DATA:
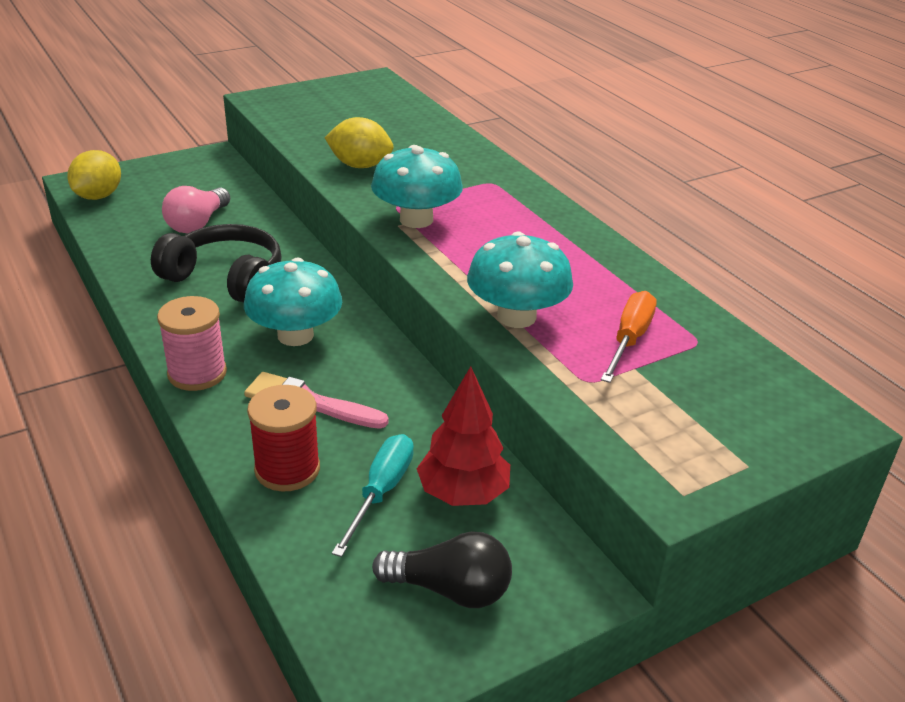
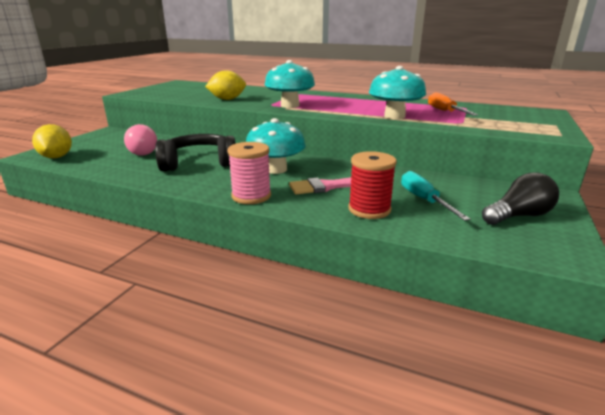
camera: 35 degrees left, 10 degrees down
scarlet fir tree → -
---
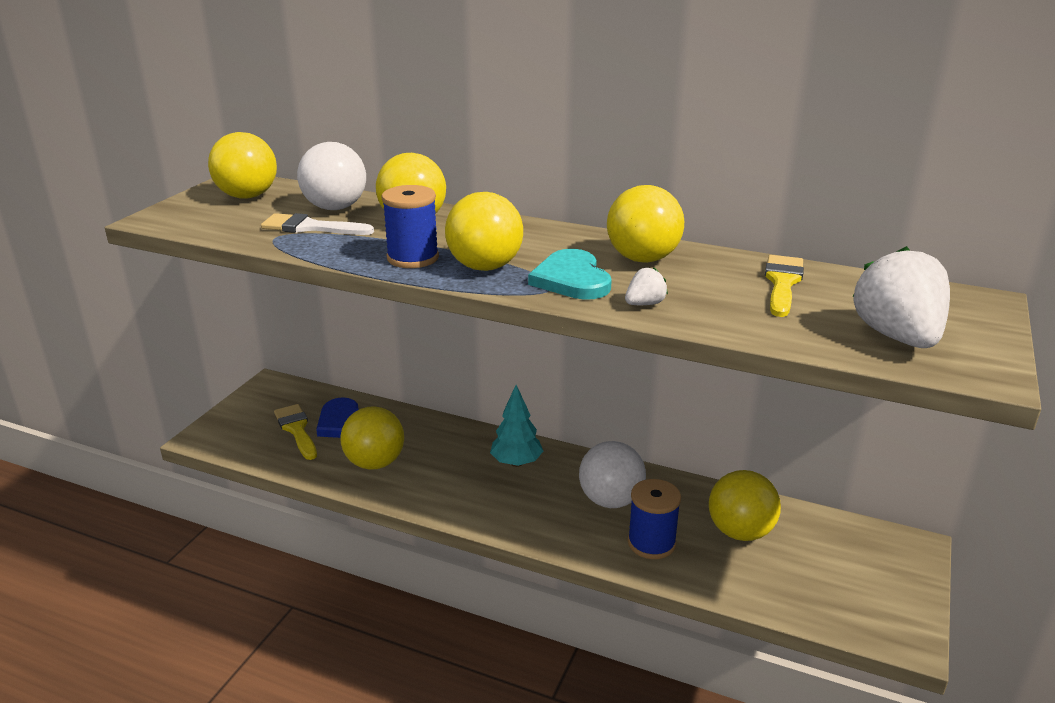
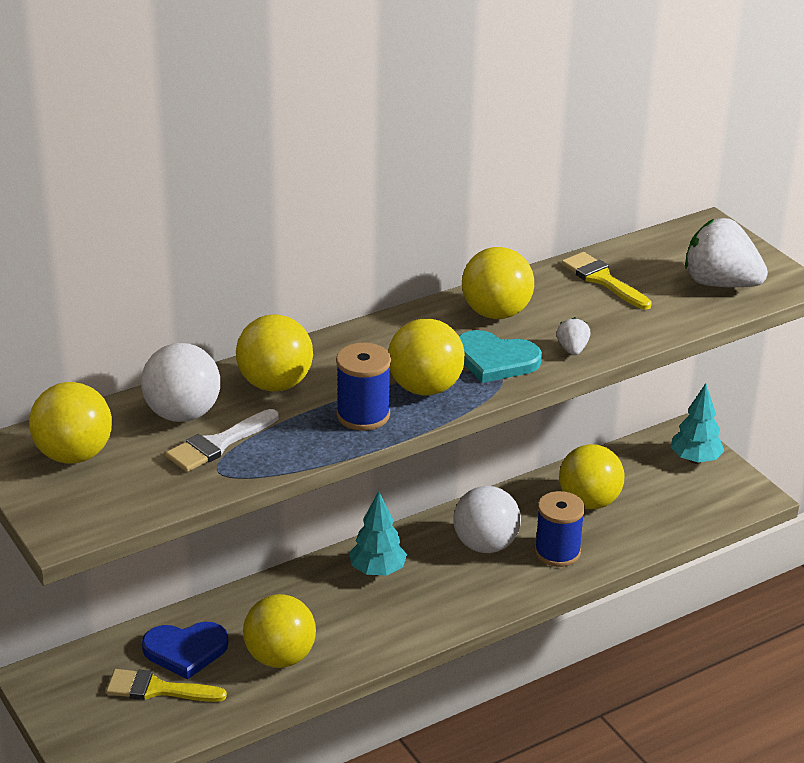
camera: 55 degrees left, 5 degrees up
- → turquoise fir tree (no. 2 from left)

WORK ITEM:
In the entries above, find the line holding "camera: 35 degrees left, 10 degrees down" and the line holding "scarlet fir tree", then retype exactly those two lines and every line between them, and nothing else.

TASK OUTPUT:
camera: 35 degrees left, 10 degrees down
scarlet fir tree → -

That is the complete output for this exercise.